[[ Supplied material open ]]
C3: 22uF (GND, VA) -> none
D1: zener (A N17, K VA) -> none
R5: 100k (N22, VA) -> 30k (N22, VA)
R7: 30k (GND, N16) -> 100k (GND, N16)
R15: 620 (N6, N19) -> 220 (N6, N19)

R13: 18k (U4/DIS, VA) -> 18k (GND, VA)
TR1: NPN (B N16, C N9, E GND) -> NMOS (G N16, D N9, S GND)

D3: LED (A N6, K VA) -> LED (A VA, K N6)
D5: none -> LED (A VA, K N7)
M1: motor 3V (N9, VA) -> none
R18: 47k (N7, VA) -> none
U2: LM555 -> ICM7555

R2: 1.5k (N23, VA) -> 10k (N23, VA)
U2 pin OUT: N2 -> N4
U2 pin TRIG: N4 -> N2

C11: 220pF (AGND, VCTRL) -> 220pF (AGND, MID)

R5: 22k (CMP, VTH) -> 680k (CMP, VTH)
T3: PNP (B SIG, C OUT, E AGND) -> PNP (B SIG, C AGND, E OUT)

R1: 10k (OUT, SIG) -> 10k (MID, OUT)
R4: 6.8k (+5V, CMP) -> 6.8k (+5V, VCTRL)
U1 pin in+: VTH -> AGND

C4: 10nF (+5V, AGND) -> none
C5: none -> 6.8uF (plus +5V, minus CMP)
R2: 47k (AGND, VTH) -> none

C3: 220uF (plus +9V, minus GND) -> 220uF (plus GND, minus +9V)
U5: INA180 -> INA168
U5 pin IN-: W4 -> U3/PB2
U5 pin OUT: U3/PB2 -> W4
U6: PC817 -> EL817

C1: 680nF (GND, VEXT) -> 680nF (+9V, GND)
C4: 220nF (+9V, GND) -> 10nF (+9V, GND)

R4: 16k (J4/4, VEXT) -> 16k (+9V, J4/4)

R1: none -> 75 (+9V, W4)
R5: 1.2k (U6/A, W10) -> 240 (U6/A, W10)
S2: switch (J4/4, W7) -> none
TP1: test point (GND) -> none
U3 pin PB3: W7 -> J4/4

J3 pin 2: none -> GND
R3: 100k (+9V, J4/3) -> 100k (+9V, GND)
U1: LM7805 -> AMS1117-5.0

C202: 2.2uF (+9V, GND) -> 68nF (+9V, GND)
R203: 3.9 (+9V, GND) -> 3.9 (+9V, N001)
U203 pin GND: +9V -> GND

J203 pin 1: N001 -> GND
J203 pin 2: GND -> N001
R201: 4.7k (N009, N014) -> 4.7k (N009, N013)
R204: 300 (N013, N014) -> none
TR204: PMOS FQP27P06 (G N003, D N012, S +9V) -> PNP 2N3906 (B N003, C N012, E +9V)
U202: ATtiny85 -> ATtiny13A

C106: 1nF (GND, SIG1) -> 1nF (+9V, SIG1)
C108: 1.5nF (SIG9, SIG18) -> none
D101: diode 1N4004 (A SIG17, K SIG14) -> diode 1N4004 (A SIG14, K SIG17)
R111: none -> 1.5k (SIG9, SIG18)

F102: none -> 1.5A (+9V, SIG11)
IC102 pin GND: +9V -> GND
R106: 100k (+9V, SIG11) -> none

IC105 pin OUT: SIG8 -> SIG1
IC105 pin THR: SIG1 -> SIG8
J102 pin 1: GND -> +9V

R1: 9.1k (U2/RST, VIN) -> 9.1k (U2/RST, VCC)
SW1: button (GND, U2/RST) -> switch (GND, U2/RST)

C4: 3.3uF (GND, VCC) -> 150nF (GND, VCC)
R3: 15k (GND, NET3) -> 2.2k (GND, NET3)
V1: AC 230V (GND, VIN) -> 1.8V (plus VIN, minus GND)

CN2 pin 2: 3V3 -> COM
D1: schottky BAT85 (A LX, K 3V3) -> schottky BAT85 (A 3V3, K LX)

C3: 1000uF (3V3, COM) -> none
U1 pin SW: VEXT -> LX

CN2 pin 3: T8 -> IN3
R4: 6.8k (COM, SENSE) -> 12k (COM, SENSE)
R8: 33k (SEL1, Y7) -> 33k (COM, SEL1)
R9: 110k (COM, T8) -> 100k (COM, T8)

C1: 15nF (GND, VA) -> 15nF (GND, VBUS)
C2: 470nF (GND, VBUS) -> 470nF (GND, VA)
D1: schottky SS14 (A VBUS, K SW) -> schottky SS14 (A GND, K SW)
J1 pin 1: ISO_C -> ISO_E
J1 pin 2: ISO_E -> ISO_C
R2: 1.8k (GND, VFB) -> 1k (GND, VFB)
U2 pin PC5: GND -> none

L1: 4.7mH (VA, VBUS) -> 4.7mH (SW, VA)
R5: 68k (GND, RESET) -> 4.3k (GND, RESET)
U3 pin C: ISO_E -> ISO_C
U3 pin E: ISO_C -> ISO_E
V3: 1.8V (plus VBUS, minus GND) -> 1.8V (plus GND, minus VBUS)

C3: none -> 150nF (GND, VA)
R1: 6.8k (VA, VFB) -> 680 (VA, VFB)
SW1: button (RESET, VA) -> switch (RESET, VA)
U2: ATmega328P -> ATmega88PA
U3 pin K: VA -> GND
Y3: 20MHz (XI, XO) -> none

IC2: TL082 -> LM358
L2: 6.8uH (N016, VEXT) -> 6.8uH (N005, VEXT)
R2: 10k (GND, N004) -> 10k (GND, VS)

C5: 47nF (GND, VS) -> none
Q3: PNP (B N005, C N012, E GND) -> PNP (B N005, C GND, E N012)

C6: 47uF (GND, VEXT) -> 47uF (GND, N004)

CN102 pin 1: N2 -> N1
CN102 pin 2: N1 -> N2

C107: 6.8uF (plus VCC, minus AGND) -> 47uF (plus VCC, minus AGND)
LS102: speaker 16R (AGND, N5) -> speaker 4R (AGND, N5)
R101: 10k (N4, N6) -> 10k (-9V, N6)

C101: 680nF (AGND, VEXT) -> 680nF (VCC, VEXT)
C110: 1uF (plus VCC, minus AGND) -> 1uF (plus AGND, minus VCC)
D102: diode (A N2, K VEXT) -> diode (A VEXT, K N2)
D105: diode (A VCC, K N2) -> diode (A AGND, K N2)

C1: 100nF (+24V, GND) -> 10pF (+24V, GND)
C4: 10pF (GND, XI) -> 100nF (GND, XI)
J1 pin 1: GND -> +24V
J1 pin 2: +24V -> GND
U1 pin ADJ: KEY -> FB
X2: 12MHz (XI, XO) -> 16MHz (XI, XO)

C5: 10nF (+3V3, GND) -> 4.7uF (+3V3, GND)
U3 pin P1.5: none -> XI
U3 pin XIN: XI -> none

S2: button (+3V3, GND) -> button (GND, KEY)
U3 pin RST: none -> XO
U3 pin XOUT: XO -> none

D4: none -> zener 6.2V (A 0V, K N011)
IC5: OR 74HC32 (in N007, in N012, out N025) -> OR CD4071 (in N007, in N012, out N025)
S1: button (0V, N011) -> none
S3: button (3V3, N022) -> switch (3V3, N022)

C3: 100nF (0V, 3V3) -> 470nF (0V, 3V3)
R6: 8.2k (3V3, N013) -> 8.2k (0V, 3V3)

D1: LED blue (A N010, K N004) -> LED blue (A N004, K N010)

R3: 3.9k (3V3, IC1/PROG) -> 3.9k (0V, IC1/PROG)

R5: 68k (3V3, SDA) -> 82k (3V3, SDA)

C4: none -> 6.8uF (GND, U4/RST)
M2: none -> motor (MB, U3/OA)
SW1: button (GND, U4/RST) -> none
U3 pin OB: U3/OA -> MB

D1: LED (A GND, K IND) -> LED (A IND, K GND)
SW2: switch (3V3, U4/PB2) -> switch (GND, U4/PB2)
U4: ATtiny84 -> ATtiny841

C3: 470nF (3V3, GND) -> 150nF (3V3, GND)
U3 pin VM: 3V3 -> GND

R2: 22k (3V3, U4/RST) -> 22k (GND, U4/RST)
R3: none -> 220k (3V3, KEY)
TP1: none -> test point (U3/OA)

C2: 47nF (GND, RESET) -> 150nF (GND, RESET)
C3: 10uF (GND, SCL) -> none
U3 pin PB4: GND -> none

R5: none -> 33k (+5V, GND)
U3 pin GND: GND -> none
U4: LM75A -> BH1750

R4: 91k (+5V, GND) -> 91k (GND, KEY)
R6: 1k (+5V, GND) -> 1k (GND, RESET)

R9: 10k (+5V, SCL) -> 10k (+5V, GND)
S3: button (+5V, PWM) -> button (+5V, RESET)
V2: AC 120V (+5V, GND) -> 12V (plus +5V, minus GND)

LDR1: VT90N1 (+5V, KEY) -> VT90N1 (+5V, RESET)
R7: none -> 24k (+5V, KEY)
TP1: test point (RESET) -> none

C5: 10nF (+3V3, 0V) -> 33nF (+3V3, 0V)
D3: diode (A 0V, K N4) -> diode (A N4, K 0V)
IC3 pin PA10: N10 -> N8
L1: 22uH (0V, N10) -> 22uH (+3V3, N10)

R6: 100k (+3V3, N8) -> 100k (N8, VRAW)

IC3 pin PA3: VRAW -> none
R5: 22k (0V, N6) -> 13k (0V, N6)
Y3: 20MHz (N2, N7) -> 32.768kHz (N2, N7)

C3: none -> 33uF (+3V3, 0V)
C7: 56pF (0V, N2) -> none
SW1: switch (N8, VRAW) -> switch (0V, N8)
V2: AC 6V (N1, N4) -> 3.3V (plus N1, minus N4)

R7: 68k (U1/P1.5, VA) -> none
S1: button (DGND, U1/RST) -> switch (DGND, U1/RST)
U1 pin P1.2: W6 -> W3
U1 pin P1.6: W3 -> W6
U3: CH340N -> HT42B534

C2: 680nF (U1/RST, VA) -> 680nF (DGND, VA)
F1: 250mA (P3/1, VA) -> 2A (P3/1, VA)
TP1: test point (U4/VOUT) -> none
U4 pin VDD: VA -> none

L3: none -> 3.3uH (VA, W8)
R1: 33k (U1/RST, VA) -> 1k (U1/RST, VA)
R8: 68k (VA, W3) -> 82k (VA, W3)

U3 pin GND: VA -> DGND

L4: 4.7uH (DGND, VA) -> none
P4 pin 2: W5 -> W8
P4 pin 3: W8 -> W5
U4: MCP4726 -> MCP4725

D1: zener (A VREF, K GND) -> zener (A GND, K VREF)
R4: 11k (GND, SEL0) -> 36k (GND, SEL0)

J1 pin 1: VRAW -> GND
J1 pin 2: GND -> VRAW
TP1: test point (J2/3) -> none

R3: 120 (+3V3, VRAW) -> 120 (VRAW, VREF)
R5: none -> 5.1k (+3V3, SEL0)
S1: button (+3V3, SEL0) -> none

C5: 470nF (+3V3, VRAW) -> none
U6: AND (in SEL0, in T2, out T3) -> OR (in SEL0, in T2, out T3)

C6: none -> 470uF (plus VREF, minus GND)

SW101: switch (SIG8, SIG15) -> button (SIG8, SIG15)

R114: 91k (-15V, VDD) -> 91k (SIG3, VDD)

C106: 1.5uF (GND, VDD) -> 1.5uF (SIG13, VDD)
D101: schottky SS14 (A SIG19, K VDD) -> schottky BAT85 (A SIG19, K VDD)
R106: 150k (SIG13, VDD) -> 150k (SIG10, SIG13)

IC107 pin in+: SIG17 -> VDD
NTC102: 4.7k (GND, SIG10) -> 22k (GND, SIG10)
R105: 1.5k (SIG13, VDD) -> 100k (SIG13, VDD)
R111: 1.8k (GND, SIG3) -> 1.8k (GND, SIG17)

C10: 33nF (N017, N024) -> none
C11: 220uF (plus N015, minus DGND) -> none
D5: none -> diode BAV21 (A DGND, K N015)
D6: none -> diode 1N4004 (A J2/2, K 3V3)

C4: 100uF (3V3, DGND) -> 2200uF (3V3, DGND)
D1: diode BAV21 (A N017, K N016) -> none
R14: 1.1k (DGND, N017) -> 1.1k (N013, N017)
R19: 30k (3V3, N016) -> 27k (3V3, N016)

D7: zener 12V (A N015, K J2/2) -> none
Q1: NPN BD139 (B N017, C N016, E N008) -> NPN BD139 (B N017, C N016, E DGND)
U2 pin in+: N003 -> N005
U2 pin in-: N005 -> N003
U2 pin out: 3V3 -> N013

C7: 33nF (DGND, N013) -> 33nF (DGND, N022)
[[ Supplied material closed ]]
Each line from the one with "C4: 100uF (3V3, DGND) -> 2200uF (3V3, DGND)" through the last line of the records must be written out word for word. Include nothing else.

- Solution to this problem
C4: 100uF (3V3, DGND) -> 2200uF (3V3, DGND)
D1: diode BAV21 (A N017, K N016) -> none
R14: 1.1k (DGND, N017) -> 1.1k (N013, N017)
R19: 30k (3V3, N016) -> 27k (3V3, N016)

D7: zener 12V (A N015, K J2/2) -> none
Q1: NPN BD139 (B N017, C N016, E N008) -> NPN BD139 (B N017, C N016, E DGND)
U2 pin in+: N003 -> N005
U2 pin in-: N005 -> N003
U2 pin out: 3V3 -> N013

C7: 33nF (DGND, N013) -> 33nF (DGND, N022)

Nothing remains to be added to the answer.